What you will do: This exercise calls for the data below to be retyped exactly, minus any images.

Source information:

═══

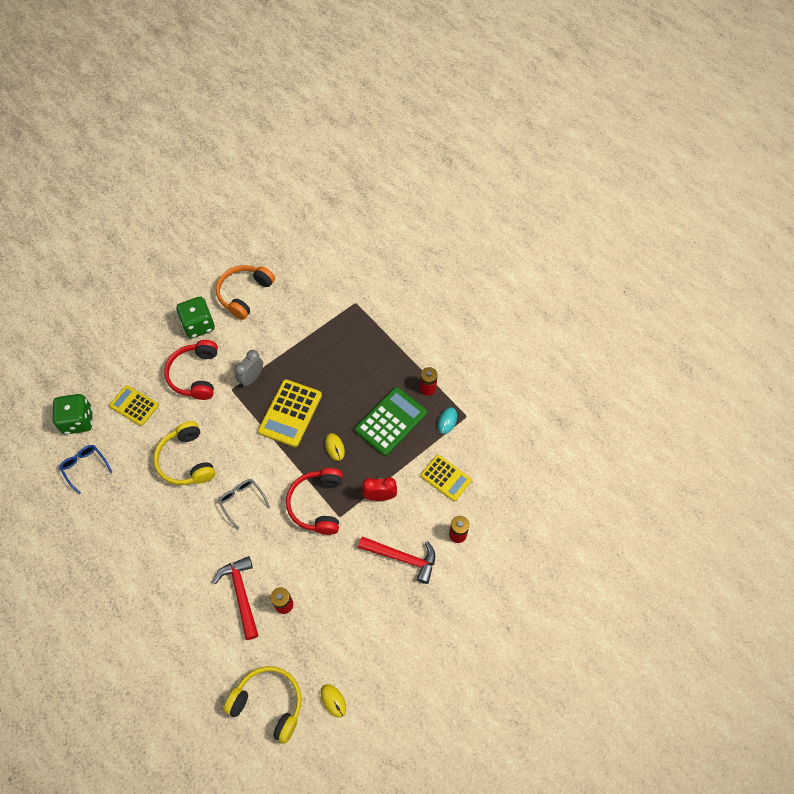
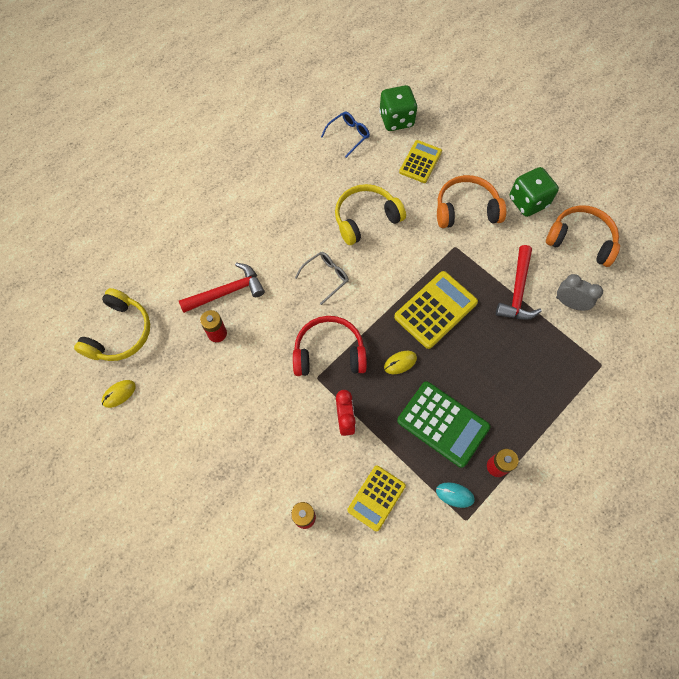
camera: 85 degrees right, 5 degrees up
(195, 375) = (466, 209): red headphones -> orange headphones
(252, 378) = (473, 264): grey clock -> grey clock (569, 303)
(290, 413) = (435, 310): yellow calculator -> yellow calculator turned 120 degrees clockwise
(402, 558) = (272, 453): red hammer -> red hammer (517, 291)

═══

Your response:
camera: 85 degrees right, 5 degrees up
(195, 375) = (466, 209): red headphones -> orange headphones
(252, 378) = (473, 264): grey clock -> grey clock (569, 303)
(290, 413) = (435, 310): yellow calculator -> yellow calculator turned 120 degrees clockwise
(402, 558) = (272, 453): red hammer -> red hammer (517, 291)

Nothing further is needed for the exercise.